Task description:
Pull out every line of the material below that contains the word "arrow", matching its case exactly, and copy each one in full.

Data items:
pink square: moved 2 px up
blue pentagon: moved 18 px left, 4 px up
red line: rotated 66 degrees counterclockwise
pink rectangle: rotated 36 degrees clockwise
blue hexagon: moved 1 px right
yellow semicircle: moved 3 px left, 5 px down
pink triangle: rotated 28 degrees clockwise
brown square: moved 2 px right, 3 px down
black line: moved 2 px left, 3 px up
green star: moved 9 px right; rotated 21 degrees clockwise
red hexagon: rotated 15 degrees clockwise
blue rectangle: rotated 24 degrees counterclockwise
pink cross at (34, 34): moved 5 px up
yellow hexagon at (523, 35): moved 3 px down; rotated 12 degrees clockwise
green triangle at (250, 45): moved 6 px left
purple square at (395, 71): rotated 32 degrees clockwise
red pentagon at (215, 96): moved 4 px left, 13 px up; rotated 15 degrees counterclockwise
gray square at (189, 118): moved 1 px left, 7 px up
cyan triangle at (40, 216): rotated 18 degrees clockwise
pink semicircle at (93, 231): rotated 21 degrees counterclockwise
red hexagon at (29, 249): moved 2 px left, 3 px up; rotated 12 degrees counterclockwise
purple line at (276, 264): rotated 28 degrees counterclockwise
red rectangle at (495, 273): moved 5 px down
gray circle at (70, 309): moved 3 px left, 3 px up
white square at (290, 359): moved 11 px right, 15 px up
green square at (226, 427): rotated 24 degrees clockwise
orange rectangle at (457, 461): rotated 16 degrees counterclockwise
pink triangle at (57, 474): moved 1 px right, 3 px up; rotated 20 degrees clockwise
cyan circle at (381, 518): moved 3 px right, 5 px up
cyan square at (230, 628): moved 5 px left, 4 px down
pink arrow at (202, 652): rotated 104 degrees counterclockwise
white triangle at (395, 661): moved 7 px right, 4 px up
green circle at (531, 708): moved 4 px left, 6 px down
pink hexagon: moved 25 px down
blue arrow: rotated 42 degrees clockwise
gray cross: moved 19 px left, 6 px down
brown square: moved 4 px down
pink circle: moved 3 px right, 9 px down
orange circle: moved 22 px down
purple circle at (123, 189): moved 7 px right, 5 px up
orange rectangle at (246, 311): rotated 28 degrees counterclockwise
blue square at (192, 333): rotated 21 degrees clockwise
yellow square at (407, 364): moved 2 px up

Final result:
pink arrow at (202, 652): rotated 104 degrees counterclockwise
blue arrow: rotated 42 degrees clockwise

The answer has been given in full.